[Extracted records]
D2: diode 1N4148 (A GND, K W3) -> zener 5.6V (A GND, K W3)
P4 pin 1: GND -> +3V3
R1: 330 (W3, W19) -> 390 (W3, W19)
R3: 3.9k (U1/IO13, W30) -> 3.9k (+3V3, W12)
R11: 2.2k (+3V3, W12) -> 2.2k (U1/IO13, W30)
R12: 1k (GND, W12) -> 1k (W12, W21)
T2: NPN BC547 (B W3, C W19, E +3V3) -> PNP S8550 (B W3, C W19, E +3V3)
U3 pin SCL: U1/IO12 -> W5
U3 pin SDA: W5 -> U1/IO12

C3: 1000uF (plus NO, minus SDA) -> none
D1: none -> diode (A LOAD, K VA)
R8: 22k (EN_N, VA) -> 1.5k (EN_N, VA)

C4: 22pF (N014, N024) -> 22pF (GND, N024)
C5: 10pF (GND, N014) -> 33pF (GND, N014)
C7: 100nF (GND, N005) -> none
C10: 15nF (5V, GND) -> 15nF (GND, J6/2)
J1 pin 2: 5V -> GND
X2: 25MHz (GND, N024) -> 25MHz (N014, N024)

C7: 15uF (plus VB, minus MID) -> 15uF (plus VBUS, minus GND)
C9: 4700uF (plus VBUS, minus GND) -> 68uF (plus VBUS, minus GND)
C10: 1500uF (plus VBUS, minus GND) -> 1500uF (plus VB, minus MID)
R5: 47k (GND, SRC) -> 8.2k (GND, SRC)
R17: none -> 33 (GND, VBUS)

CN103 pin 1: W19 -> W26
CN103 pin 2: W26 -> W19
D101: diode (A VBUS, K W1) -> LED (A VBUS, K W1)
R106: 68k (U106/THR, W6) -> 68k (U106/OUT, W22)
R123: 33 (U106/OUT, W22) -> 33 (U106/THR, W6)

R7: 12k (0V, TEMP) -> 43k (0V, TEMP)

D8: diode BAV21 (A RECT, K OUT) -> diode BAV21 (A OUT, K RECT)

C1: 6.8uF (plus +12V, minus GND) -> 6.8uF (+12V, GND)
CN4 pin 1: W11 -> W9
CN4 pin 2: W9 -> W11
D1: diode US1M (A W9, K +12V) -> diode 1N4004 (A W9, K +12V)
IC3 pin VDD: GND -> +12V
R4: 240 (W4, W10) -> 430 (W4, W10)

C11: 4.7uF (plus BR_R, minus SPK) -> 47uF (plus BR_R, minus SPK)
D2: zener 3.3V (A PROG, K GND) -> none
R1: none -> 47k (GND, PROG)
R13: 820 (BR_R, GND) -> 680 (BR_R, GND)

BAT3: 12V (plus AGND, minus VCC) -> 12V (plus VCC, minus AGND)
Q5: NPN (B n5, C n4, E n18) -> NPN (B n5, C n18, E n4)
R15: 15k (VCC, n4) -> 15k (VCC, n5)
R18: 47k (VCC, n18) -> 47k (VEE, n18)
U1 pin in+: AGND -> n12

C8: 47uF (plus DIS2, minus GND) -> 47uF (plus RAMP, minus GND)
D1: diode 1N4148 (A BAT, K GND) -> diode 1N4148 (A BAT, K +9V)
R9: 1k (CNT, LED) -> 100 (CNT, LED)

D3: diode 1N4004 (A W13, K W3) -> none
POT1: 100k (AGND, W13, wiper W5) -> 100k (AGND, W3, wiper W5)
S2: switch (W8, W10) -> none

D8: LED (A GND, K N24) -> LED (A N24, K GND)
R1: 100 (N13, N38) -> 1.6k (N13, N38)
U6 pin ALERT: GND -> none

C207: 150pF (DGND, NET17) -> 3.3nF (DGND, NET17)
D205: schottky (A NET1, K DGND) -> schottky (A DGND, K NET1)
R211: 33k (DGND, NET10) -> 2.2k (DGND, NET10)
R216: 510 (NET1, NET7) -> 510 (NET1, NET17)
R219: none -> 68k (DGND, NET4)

- _Task to complete_: Among the records above, extract exactly the lines from the line with "U3 pin SDA: W5 -> U1/IO12" to the line with "C7: 15uF (plus", both lines included, and leave out the rest.

- _Answer below_:
U3 pin SDA: W5 -> U1/IO12

C3: 1000uF (plus NO, minus SDA) -> none
D1: none -> diode (A LOAD, K VA)
R8: 22k (EN_N, VA) -> 1.5k (EN_N, VA)

C4: 22pF (N014, N024) -> 22pF (GND, N024)
C5: 10pF (GND, N014) -> 33pF (GND, N014)
C7: 100nF (GND, N005) -> none
C10: 15nF (5V, GND) -> 15nF (GND, J6/2)
J1 pin 2: 5V -> GND
X2: 25MHz (GND, N024) -> 25MHz (N014, N024)

C7: 15uF (plus VB, minus MID) -> 15uF (plus VBUS, minus GND)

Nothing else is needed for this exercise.